## DATA:
+---+
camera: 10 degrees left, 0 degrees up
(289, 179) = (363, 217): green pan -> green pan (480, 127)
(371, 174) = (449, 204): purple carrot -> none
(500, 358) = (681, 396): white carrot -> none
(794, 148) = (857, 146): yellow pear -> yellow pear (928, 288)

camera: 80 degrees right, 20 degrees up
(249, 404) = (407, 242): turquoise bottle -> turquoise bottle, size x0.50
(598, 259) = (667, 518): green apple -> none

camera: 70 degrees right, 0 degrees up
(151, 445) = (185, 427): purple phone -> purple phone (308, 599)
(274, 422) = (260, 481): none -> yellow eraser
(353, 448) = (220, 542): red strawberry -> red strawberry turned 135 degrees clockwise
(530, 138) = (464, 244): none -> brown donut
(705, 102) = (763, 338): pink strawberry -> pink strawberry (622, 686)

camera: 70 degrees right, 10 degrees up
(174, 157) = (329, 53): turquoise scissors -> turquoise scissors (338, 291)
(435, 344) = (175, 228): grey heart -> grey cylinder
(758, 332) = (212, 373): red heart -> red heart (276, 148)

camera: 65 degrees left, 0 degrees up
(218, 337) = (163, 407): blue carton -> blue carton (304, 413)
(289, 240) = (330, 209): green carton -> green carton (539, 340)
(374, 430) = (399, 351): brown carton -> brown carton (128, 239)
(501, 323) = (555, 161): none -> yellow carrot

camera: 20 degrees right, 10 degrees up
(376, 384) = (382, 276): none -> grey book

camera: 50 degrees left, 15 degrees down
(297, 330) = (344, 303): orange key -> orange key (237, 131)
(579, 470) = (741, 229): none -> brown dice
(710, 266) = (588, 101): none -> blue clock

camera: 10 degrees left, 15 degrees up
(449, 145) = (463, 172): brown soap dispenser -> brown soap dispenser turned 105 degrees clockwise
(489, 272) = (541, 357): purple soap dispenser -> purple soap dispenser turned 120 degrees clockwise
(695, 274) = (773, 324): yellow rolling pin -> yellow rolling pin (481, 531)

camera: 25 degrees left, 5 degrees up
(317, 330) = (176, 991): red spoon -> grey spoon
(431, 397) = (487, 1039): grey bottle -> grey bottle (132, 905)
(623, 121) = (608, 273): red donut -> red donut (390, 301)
+---+
## REQUIREMENT:
The line containing "(431, 397) = (487, 1039): grey" marks where to begin; copy it and every later line exactly, through the end of the data.

## YOUR SOLUTION:
(431, 397) = (487, 1039): grey bottle -> grey bottle (132, 905)
(623, 121) = (608, 273): red donut -> red donut (390, 301)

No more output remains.